▶ _Your instructions_
Restate every line of the data word for word, except for the images.

▶ _Extracted material_

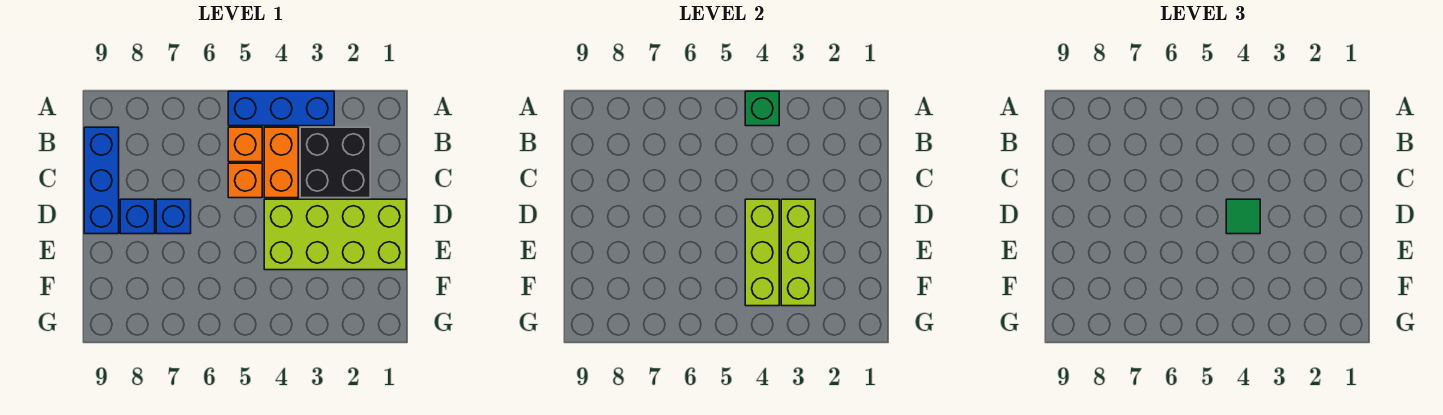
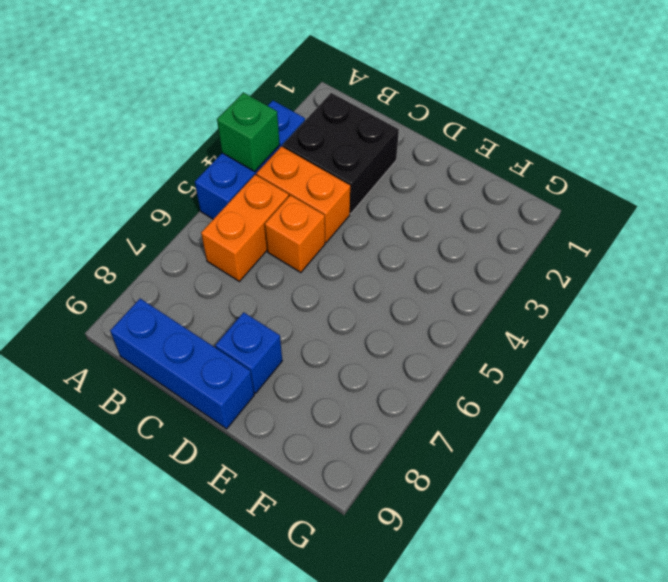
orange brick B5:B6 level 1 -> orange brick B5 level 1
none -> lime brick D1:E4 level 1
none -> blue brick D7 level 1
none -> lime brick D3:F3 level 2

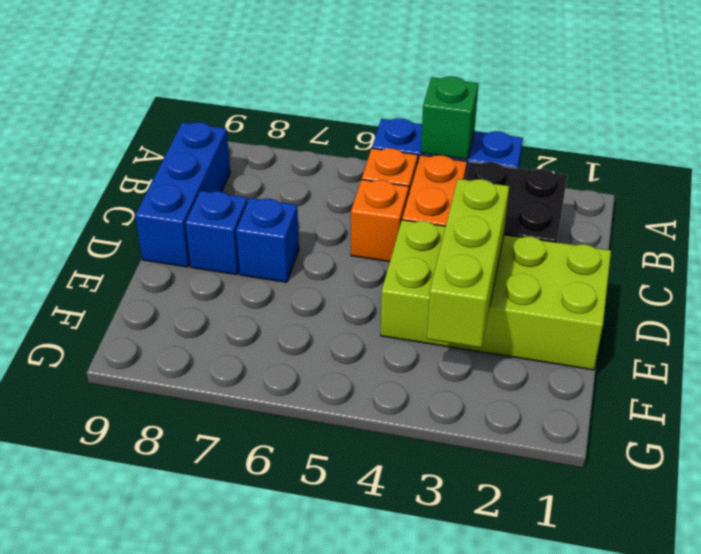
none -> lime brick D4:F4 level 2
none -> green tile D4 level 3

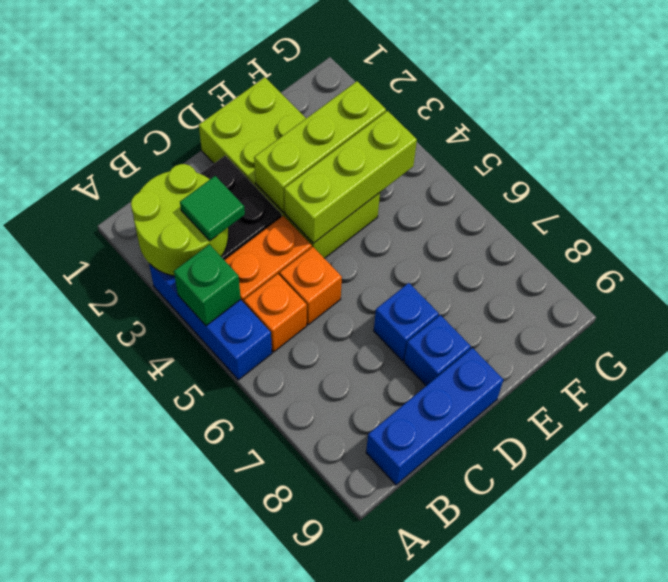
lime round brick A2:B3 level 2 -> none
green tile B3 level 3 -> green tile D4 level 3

▶ _Task solution_
orange brick B5:B6 level 1 -> orange brick B5 level 1
none -> lime brick D1:E4 level 1
none -> blue brick D7 level 1
none -> lime brick D3:F3 level 2

none -> lime brick D4:F4 level 2
none -> green tile D4 level 3

lime round brick A2:B3 level 2 -> none
green tile B3 level 3 -> green tile D4 level 3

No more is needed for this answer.